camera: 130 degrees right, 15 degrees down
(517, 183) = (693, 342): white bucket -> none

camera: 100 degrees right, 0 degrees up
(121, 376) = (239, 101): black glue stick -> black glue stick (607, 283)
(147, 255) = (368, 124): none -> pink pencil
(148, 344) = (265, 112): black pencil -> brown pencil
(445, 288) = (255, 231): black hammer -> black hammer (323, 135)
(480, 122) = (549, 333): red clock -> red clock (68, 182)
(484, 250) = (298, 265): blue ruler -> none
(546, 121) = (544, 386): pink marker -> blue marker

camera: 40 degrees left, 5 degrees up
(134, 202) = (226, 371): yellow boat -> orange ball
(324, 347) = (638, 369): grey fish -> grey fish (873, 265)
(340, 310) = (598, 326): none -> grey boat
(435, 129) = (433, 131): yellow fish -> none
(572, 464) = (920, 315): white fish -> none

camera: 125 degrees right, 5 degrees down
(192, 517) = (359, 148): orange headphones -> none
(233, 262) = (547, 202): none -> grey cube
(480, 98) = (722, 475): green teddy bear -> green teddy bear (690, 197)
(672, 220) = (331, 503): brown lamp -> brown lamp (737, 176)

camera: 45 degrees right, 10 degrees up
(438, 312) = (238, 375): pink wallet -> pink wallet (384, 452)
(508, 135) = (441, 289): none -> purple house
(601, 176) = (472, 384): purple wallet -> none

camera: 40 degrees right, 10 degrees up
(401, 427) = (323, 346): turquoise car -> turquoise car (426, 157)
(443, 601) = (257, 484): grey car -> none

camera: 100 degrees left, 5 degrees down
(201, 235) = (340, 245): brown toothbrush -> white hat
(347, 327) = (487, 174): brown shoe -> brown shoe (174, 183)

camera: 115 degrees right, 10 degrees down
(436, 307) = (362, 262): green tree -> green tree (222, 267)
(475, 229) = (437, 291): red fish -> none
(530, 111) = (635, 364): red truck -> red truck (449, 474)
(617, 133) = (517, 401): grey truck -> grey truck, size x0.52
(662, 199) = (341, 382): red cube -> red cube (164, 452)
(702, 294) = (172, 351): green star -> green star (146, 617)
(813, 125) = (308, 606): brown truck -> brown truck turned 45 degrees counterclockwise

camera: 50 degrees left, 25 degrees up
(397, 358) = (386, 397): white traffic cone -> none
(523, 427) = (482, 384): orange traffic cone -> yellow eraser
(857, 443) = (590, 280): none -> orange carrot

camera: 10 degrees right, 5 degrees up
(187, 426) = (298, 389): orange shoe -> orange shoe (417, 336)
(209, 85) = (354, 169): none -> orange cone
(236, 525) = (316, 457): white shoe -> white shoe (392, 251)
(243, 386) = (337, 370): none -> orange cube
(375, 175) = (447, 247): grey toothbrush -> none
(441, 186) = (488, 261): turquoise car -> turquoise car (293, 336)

> _EXERCISE INSTRUCTIONS_
Make a copy of each line in the records above that has the word "boat".

> _RESPONSE AREA_
(134, 202) = (226, 371): yellow boat -> orange ball
(340, 310) = (598, 326): none -> grey boat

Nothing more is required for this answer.